**** DATA SHOWN ****
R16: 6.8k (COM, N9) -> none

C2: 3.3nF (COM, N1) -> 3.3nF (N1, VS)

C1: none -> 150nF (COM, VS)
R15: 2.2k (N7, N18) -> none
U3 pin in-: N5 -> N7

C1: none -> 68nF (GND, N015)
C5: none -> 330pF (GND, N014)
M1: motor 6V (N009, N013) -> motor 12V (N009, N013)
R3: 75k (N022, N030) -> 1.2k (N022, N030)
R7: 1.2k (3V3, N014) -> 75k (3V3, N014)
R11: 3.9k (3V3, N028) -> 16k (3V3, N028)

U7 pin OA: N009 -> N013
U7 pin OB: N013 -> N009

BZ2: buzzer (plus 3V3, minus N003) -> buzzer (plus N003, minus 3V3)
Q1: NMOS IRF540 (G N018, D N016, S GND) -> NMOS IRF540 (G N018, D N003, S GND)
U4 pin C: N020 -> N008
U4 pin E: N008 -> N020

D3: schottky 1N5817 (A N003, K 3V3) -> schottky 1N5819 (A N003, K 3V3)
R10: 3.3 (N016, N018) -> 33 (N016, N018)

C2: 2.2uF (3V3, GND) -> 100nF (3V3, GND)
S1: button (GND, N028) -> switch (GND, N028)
****
◆ PROBLEM REQUIREMENTS:
The entries above must be retyped exactly, down to the last character.

◆ OUTPUT OF THE EXERCISE:
R16: 6.8k (COM, N9) -> none

C2: 3.3nF (COM, N1) -> 3.3nF (N1, VS)

C1: none -> 150nF (COM, VS)
R15: 2.2k (N7, N18) -> none
U3 pin in-: N5 -> N7

C1: none -> 68nF (GND, N015)
C5: none -> 330pF (GND, N014)
M1: motor 6V (N009, N013) -> motor 12V (N009, N013)
R3: 75k (N022, N030) -> 1.2k (N022, N030)
R7: 1.2k (3V3, N014) -> 75k (3V3, N014)
R11: 3.9k (3V3, N028) -> 16k (3V3, N028)

U7 pin OA: N009 -> N013
U7 pin OB: N013 -> N009

BZ2: buzzer (plus 3V3, minus N003) -> buzzer (plus N003, minus 3V3)
Q1: NMOS IRF540 (G N018, D N016, S GND) -> NMOS IRF540 (G N018, D N003, S GND)
U4 pin C: N020 -> N008
U4 pin E: N008 -> N020

D3: schottky 1N5817 (A N003, K 3V3) -> schottky 1N5819 (A N003, K 3V3)
R10: 3.3 (N016, N018) -> 33 (N016, N018)

C2: 2.2uF (3V3, GND) -> 100nF (3V3, GND)
S1: button (GND, N028) -> switch (GND, N028)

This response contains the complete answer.